----- Material provided
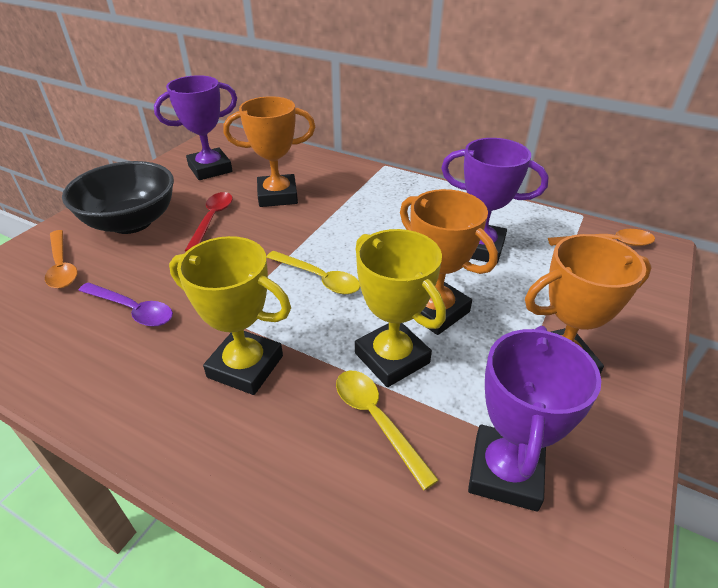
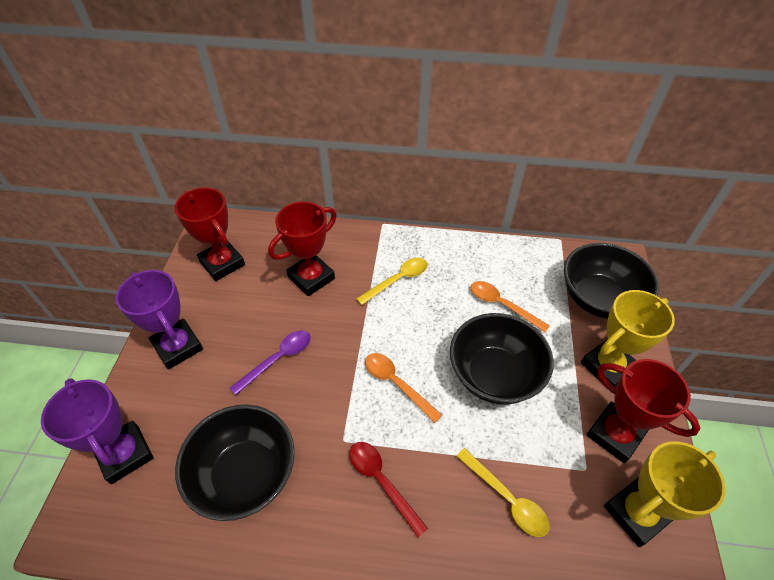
black bowl: 1 -> 3
orange trophy: 3 -> 0
purple trophy: 3 -> 2
red trophy: 0 -> 3

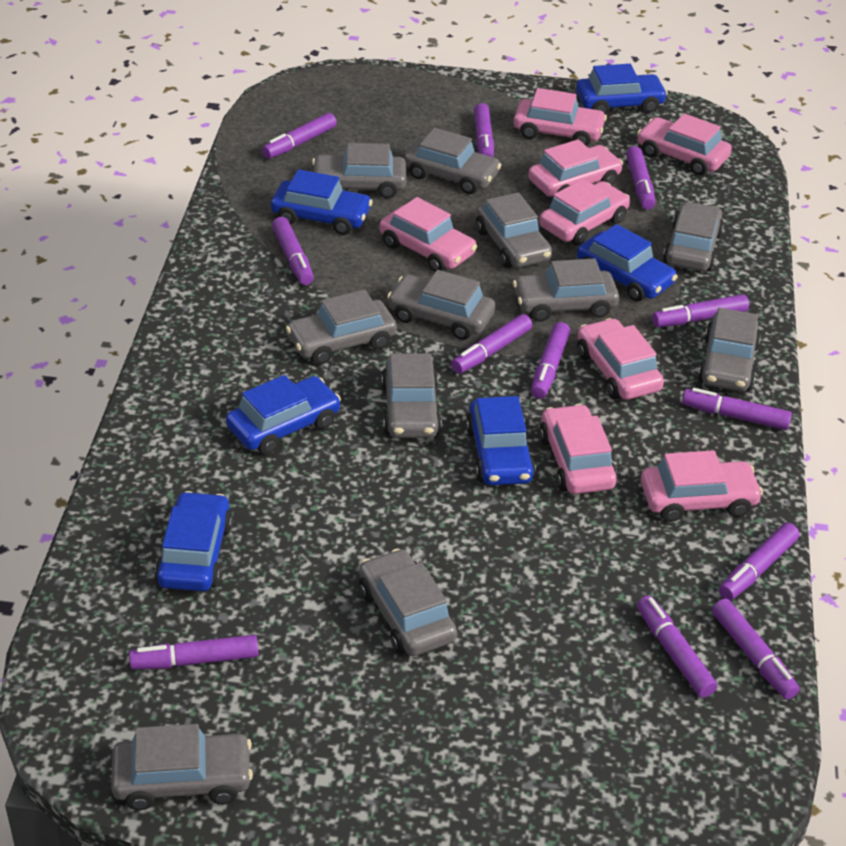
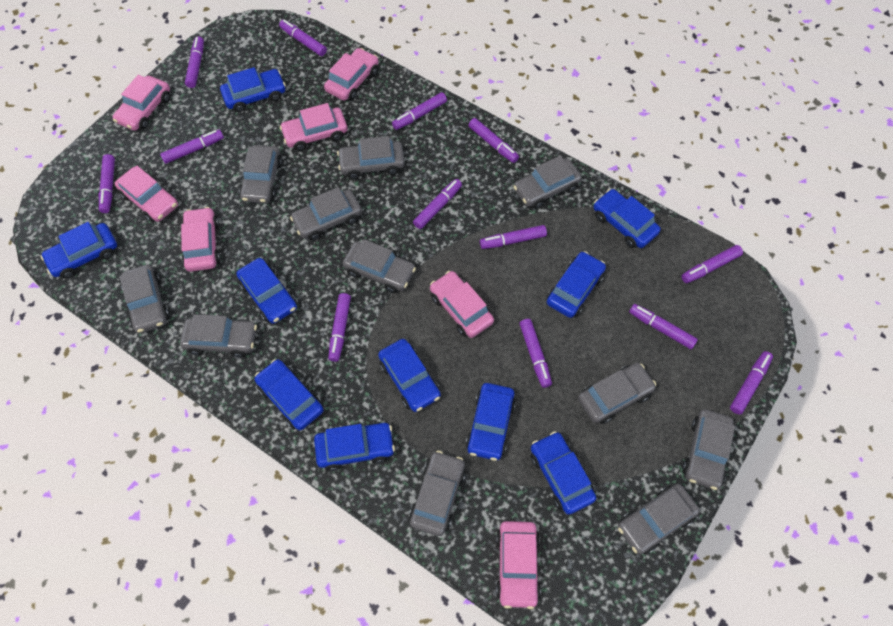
blue car: 6 -> 10
pink car: 8 -> 7
purple marker: 12 -> 13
----------
## Brief
Starting at the line that holds "orange trophy: 3 -> 0", copy each line exactly through the end of the listing, both ends included. Leave the pictures out.

## Answer to this exercise
orange trophy: 3 -> 0
purple trophy: 3 -> 2
red trophy: 0 -> 3

blue car: 6 -> 10
pink car: 8 -> 7
purple marker: 12 -> 13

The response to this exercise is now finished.